What the exercise asks —
Reproduce the entries shown below only from the line with "camera: 80 degrees left, 30 degrees down" down to the line with "Radiergummi (grau) [94, 325]", keeping both end lines and copying each one exactly.

Provided data —
== == ==

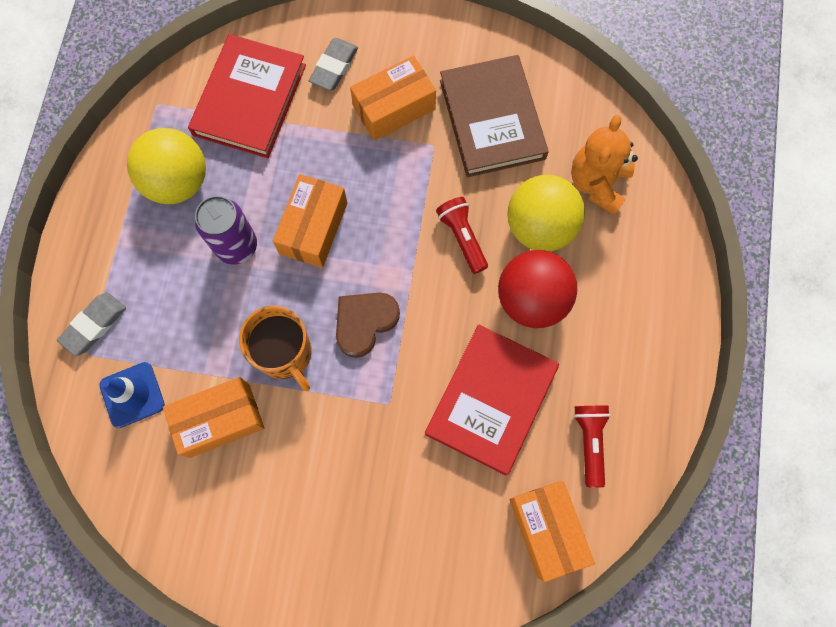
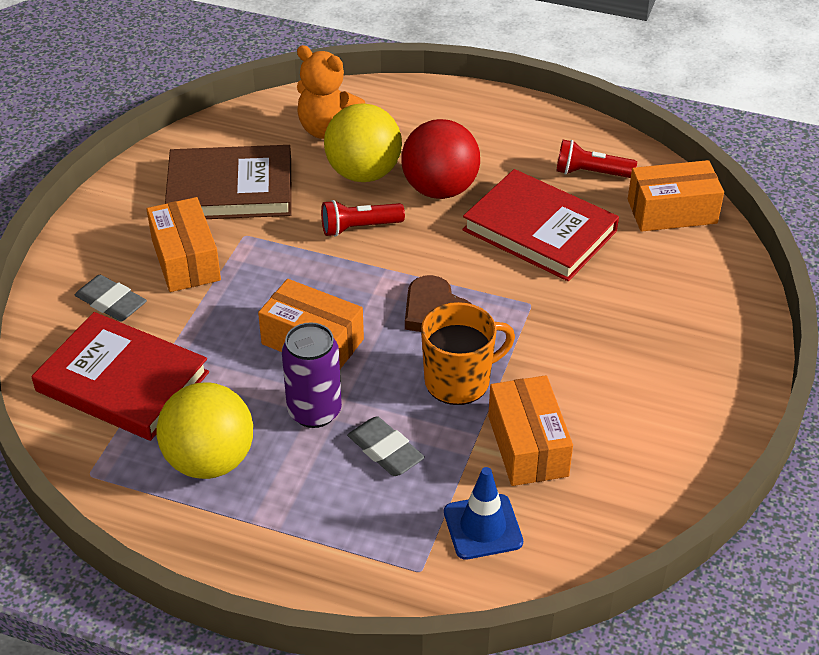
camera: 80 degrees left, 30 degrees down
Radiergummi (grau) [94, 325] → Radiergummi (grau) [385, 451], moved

== == ==

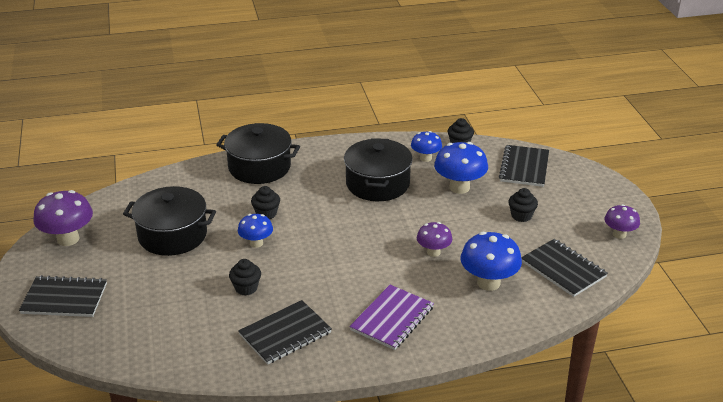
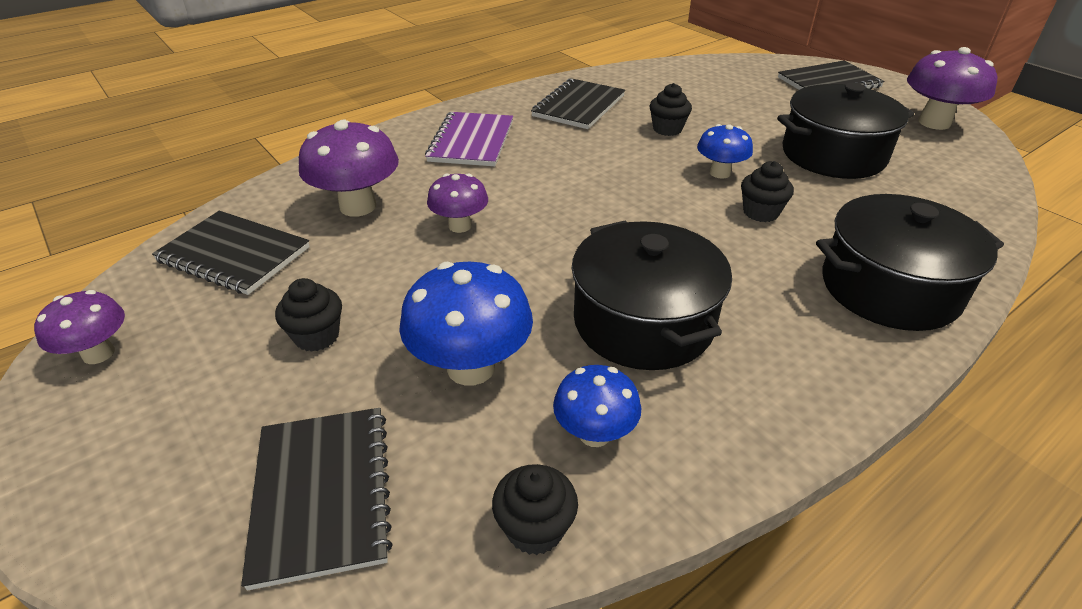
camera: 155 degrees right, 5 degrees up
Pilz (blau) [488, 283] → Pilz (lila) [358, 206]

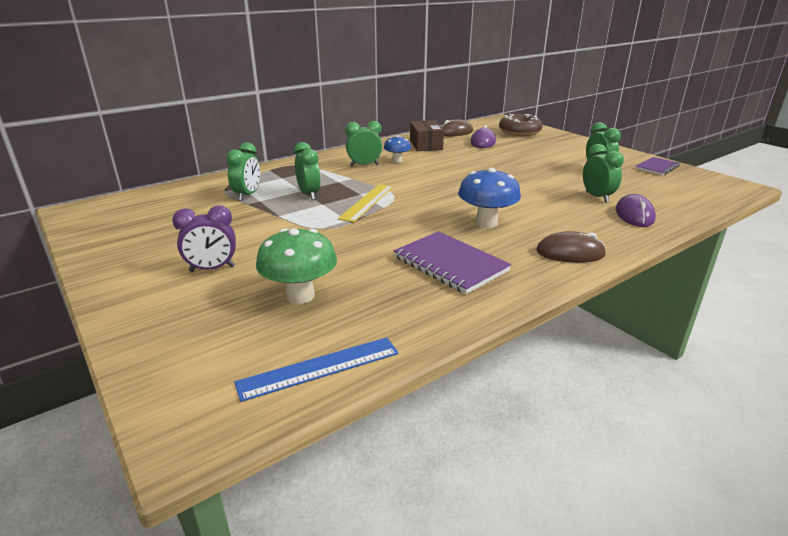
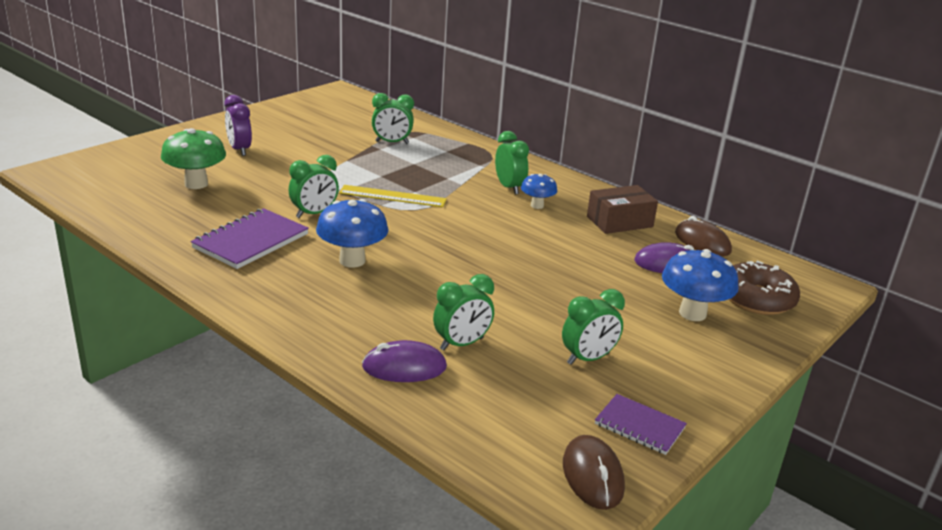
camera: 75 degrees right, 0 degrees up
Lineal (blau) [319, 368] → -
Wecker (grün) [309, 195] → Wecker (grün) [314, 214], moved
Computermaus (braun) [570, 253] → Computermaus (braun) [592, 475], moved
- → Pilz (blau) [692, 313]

== == ==

Answer to the exercise —
camera: 80 degrees left, 30 degrees down
Radiergummi (grau) [94, 325] → Radiergummi (grau) [385, 451], moved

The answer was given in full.